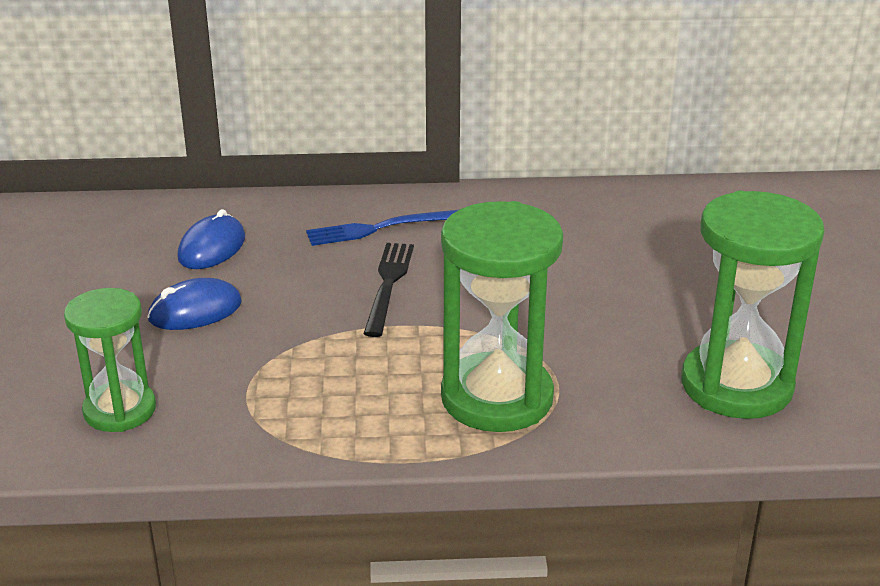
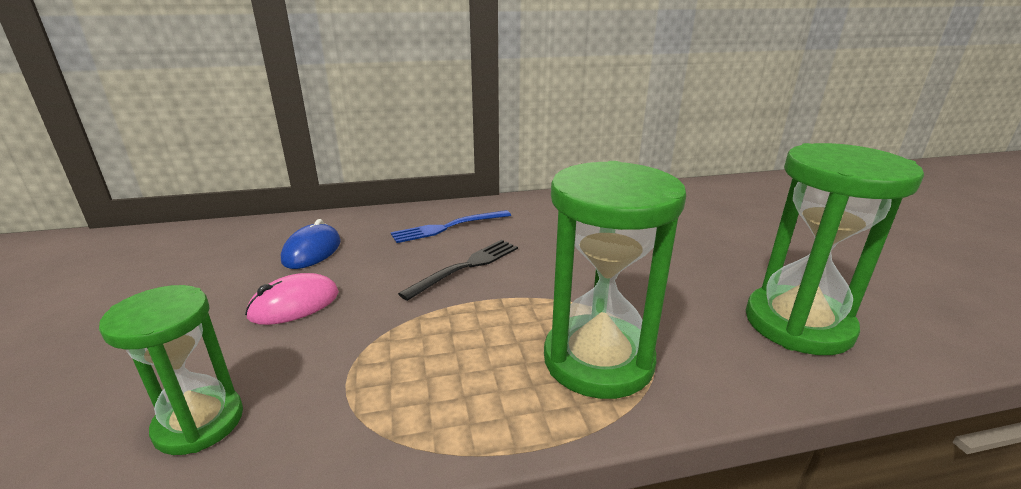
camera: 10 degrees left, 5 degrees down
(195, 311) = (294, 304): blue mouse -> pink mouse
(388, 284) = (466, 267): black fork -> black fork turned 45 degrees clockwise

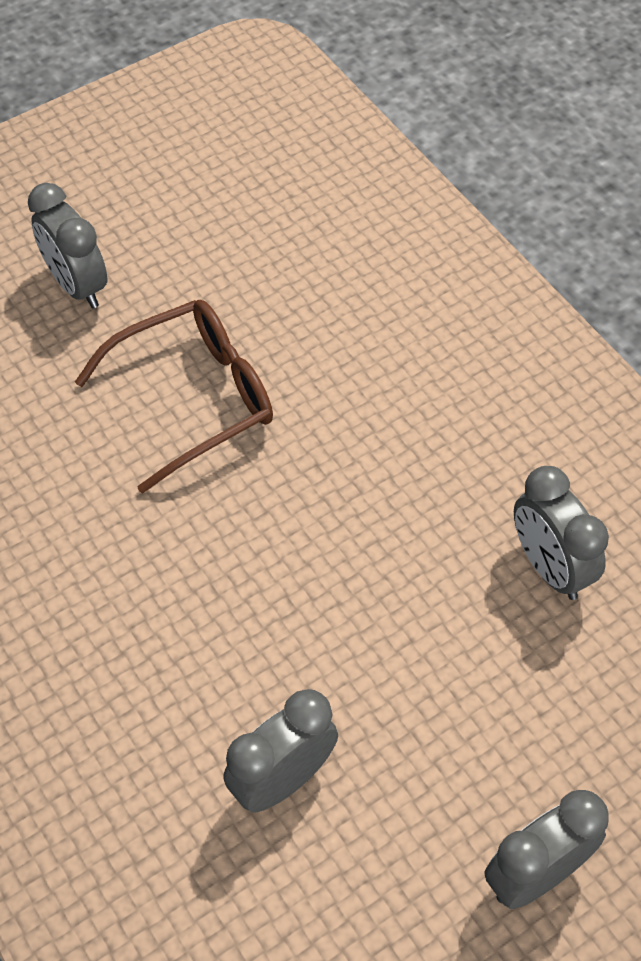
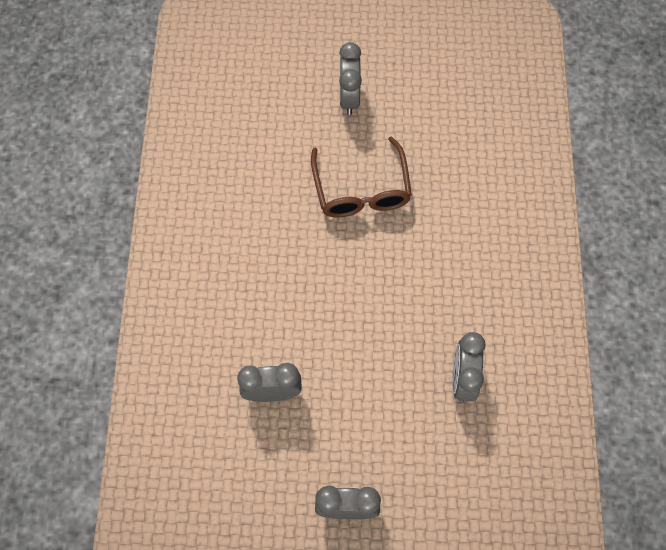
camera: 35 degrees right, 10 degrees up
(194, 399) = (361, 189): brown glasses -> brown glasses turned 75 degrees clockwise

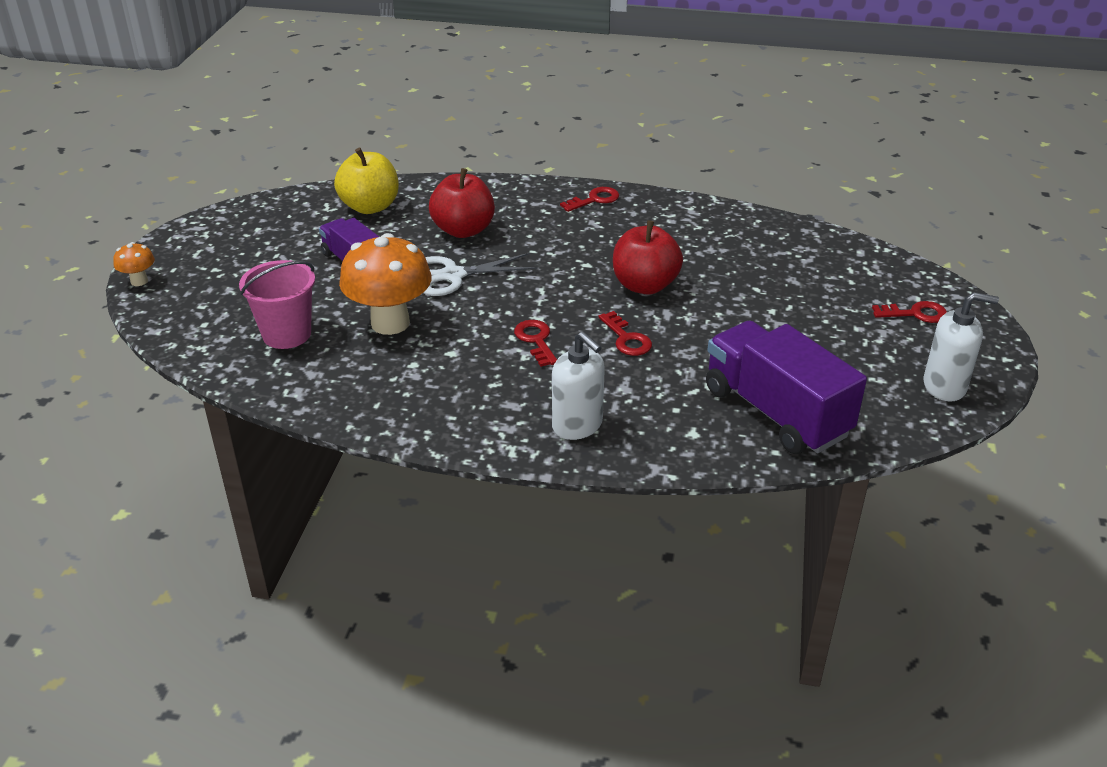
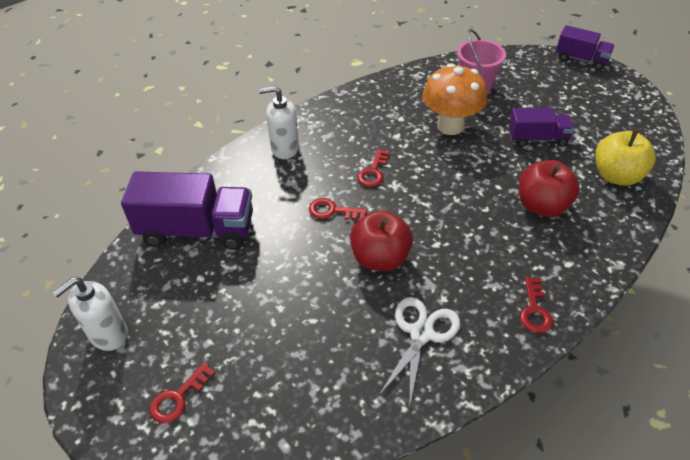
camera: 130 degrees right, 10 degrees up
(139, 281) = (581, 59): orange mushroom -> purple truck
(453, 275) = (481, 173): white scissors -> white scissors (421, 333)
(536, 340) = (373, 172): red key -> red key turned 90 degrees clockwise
◆ ◆ ◆ ◆ ◆ ◆ ◆
Starting with the line that holds "(453, 275) = (481, 173): white", copy every line through the end of the data above. Reproduce them exactly, with no other material.

(453, 275) = (481, 173): white scissors -> white scissors (421, 333)
(536, 340) = (373, 172): red key -> red key turned 90 degrees clockwise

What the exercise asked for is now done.